◆ THE DATA ◆
--

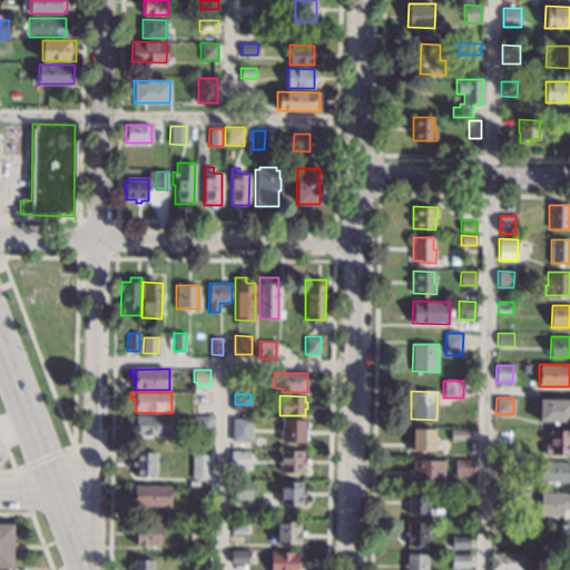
[(569,422),(539,422),(539,400),(569,400),(569,422)]
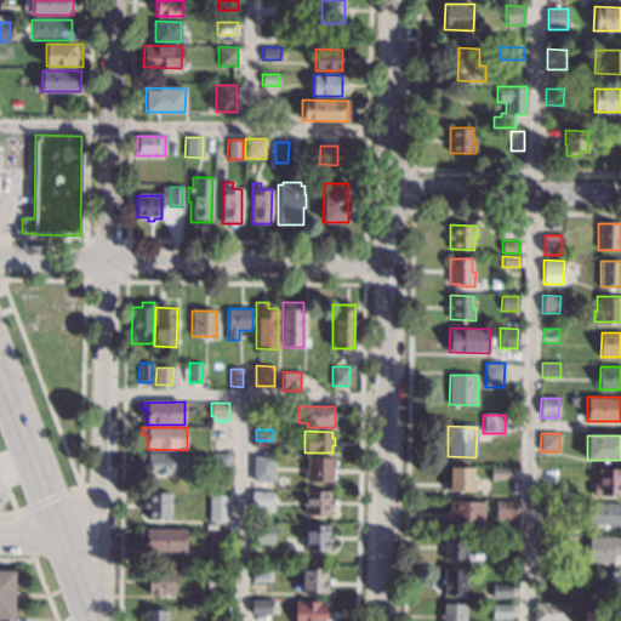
[(187,474),(140,474),(141,453),(187,454),(187,474)]
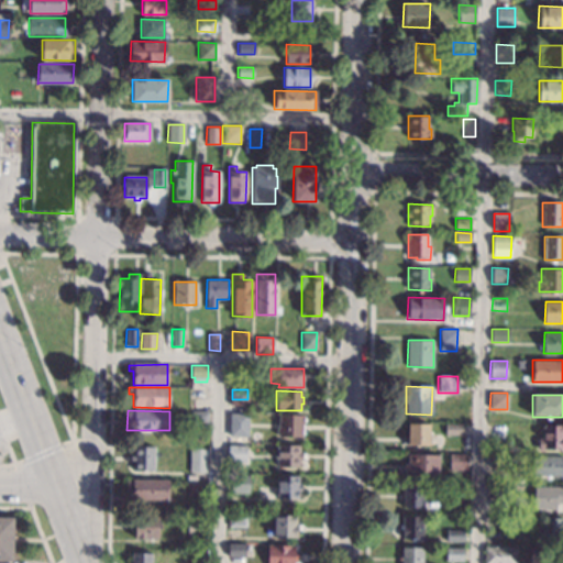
[(209,422),(190,422),(190,411),(209,411),(209,422)]
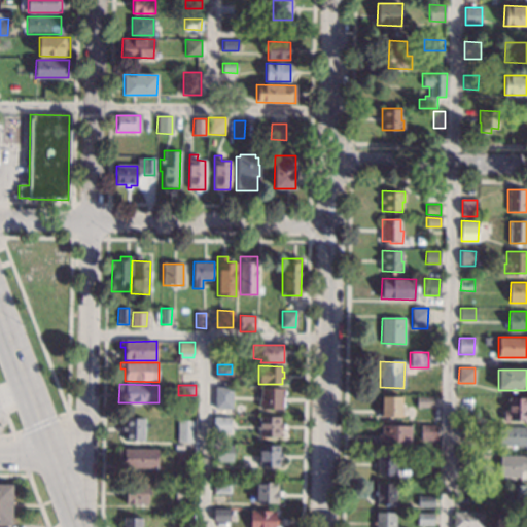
[(232,409),(214,409),(213,387),(232,387),(232,409)]
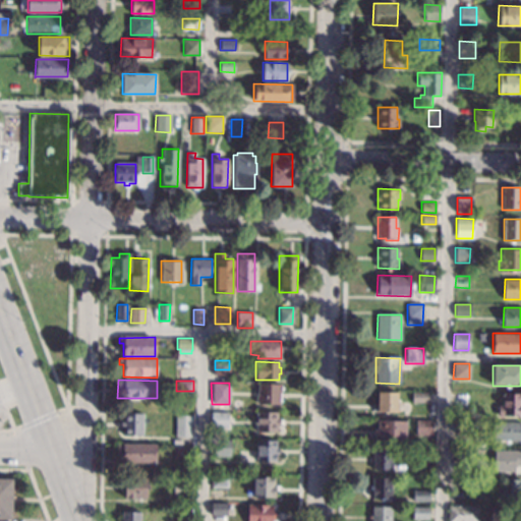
[(281,384),(281,393),(279,393),(279,404),(256,404),(257,383),(281,384)]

--

◆ INSTRUCTIONS TO FOLLOW ◆
Word for word and without pictures, restate only the lines running from the one that contains "[(232,409),(214,409),(213,387),(232,387),(232,409)]" through the last line of the listing above.

◆ COMPLETED EXERCISE ◆
[(232,409),(214,409),(213,387),(232,387),(232,409)]
[(281,384),(281,393),(279,393),(279,404),(256,404),(257,383),(281,384)]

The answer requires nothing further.